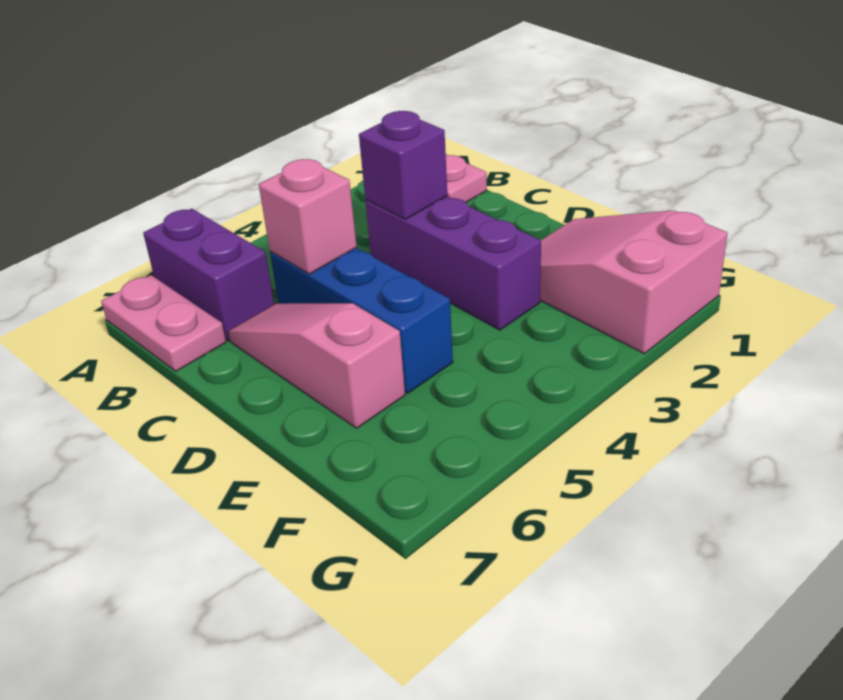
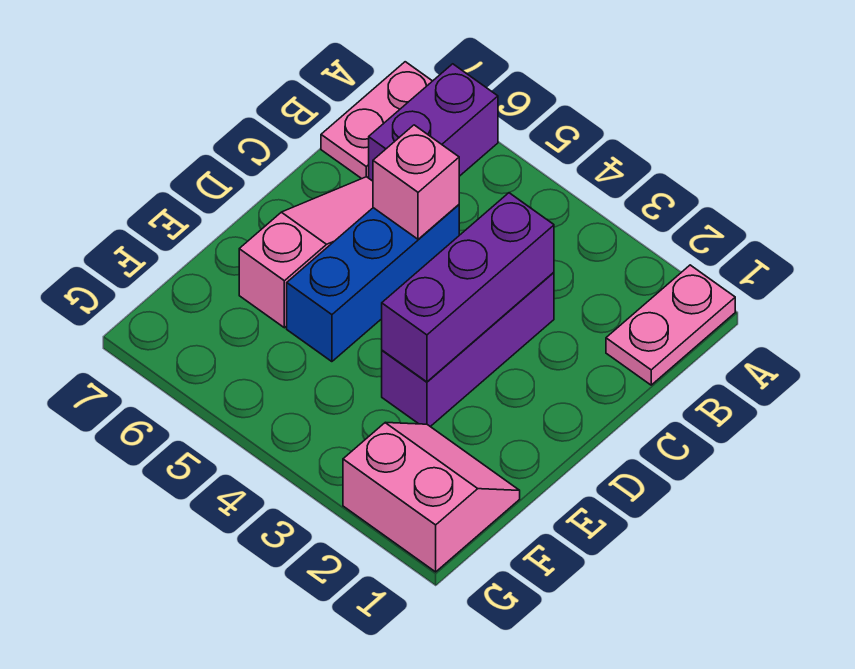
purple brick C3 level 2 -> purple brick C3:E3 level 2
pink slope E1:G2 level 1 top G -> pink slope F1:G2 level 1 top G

- - - -

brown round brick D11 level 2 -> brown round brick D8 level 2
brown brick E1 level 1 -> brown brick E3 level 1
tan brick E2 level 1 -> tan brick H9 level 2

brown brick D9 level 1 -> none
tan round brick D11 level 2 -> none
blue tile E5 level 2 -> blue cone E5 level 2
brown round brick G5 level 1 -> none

- - - -

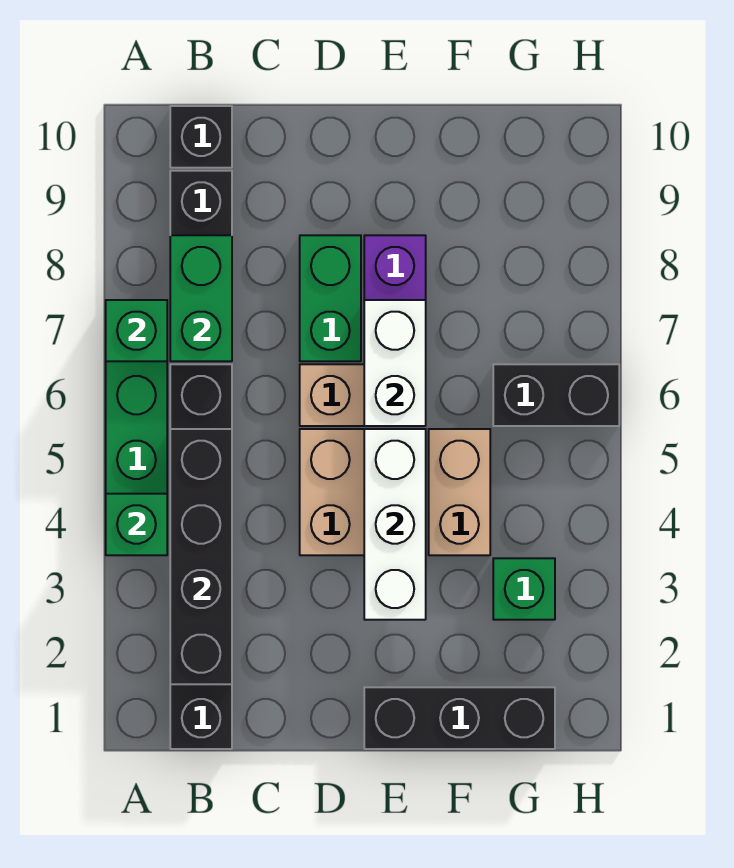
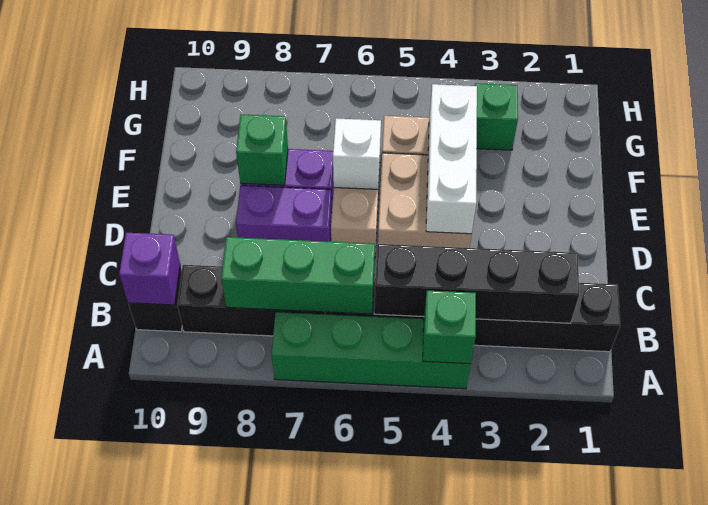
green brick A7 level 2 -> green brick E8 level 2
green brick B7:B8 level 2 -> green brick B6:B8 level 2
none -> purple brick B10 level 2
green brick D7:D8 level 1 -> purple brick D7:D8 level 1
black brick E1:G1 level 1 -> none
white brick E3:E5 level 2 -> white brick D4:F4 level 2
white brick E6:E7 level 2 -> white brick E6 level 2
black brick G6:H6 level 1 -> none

- - - -

= WHAT IS REQUIRED =
All lines with the word "brown" need to be copied from the data above.

= EXPECTED ANSWER =
brown round brick D11 level 2 -> brown round brick D8 level 2
brown brick E1 level 1 -> brown brick E3 level 1
brown brick D9 level 1 -> none
brown round brick G5 level 1 -> none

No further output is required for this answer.